## REQUIREMENT
Could you return the lines below exactly, from the first line up to and including the line that holds "(274, 196) = (478, 631): black"?

## SUPPLIED MATERIAL
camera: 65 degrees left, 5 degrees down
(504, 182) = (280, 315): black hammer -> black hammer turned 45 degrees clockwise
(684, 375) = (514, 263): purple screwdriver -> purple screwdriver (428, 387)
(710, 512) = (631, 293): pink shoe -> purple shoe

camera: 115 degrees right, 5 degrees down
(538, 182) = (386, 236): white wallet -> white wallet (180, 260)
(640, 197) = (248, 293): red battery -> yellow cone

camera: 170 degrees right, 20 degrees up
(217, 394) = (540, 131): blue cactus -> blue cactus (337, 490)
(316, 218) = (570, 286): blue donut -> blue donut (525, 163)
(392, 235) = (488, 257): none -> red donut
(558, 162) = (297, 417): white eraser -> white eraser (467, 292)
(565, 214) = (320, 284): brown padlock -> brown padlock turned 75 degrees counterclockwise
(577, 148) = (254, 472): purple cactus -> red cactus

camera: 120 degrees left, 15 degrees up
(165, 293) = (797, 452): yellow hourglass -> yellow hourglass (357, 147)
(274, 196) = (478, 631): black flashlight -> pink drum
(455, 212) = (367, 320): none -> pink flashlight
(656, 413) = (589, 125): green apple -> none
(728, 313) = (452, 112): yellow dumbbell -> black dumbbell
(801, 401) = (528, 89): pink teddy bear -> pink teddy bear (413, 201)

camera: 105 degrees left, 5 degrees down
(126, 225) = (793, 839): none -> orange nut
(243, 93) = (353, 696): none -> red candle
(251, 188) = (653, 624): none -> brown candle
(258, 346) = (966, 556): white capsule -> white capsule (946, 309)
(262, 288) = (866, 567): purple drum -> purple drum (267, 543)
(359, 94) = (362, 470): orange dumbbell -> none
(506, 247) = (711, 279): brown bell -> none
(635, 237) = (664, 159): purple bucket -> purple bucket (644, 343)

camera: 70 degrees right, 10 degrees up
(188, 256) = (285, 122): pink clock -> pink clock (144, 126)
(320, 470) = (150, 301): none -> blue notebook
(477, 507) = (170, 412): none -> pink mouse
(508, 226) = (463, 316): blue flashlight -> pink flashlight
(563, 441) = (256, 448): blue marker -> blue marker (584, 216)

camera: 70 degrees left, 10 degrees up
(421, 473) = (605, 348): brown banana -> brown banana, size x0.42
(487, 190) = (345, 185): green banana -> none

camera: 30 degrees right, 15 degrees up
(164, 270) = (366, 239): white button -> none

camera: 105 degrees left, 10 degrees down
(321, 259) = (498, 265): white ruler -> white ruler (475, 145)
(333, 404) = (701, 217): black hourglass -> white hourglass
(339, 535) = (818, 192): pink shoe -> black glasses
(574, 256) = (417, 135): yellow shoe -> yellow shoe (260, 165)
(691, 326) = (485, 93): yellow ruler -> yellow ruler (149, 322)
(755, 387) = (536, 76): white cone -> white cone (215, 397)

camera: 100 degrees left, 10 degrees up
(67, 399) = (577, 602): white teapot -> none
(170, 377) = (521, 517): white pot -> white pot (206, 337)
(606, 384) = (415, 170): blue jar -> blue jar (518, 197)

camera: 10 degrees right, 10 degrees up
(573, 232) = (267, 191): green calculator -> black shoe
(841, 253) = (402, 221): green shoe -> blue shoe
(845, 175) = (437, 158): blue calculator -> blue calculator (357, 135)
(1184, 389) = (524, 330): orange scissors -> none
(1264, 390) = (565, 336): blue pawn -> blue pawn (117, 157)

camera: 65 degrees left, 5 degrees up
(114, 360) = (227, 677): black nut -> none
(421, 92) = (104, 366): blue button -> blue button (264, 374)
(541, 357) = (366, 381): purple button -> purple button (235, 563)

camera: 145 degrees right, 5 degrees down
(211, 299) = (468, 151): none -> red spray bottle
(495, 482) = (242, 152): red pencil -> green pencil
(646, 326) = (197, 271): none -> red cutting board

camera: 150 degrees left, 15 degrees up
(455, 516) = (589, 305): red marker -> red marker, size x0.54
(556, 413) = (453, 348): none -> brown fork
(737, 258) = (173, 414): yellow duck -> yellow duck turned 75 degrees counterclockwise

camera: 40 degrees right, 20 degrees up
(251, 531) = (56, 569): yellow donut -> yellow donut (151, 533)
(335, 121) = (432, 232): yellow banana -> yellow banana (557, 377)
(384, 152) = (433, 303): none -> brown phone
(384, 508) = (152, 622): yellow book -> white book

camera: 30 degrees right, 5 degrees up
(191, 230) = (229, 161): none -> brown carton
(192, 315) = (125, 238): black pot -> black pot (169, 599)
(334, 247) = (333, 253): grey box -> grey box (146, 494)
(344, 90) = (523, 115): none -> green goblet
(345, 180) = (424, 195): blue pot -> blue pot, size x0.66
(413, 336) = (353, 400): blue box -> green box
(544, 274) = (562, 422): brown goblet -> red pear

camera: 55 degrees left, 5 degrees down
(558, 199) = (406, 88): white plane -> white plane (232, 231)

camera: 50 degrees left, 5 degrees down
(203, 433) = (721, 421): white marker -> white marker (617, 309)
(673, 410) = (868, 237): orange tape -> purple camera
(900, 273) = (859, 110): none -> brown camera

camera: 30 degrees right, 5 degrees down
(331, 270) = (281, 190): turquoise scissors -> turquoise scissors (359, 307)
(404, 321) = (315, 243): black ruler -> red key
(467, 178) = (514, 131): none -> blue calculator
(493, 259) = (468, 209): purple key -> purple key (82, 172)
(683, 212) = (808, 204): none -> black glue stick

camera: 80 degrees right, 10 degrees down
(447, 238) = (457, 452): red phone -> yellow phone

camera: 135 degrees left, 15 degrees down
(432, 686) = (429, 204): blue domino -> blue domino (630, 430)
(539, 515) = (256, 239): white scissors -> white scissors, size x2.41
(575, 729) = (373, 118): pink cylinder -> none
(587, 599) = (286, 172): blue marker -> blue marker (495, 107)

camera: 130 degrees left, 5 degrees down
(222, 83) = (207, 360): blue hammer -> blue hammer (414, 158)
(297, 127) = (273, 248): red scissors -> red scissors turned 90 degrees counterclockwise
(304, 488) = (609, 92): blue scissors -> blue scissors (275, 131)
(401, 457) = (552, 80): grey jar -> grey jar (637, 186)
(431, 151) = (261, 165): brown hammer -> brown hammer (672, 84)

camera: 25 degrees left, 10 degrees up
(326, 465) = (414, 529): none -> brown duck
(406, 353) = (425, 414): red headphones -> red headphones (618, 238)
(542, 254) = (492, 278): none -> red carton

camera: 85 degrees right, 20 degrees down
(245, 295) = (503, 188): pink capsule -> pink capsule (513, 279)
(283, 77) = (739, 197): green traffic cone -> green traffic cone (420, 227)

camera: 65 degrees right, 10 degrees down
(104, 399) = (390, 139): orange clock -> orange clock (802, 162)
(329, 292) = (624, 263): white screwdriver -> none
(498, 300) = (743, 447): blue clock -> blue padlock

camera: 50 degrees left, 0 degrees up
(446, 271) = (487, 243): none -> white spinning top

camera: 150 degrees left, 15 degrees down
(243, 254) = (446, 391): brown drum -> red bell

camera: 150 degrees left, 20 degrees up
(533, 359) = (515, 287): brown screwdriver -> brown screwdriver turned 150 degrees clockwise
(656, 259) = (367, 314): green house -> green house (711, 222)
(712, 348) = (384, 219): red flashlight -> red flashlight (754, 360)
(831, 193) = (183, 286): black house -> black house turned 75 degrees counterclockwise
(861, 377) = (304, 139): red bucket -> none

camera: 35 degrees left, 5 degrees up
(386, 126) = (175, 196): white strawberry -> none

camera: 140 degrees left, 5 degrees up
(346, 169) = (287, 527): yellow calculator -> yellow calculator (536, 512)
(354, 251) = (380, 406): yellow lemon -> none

## WRITTEN ANSWER
camera: 65 degrees left, 5 degrees down
(504, 182) = (280, 315): black hammer -> black hammer turned 45 degrees clockwise
(684, 375) = (514, 263): purple screwdriver -> purple screwdriver (428, 387)
(710, 512) = (631, 293): pink shoe -> purple shoe

camera: 115 degrees right, 5 degrees down
(538, 182) = (386, 236): white wallet -> white wallet (180, 260)
(640, 197) = (248, 293): red battery -> yellow cone

camera: 170 degrees right, 20 degrees up
(217, 394) = (540, 131): blue cactus -> blue cactus (337, 490)
(316, 218) = (570, 286): blue donut -> blue donut (525, 163)
(392, 235) = (488, 257): none -> red donut
(558, 162) = (297, 417): white eraser -> white eraser (467, 292)
(565, 214) = (320, 284): brown padlock -> brown padlock turned 75 degrees counterclockwise
(577, 148) = (254, 472): purple cactus -> red cactus

camera: 120 degrees left, 15 degrees up
(165, 293) = (797, 452): yellow hourglass -> yellow hourglass (357, 147)
(274, 196) = (478, 631): black flashlight -> pink drum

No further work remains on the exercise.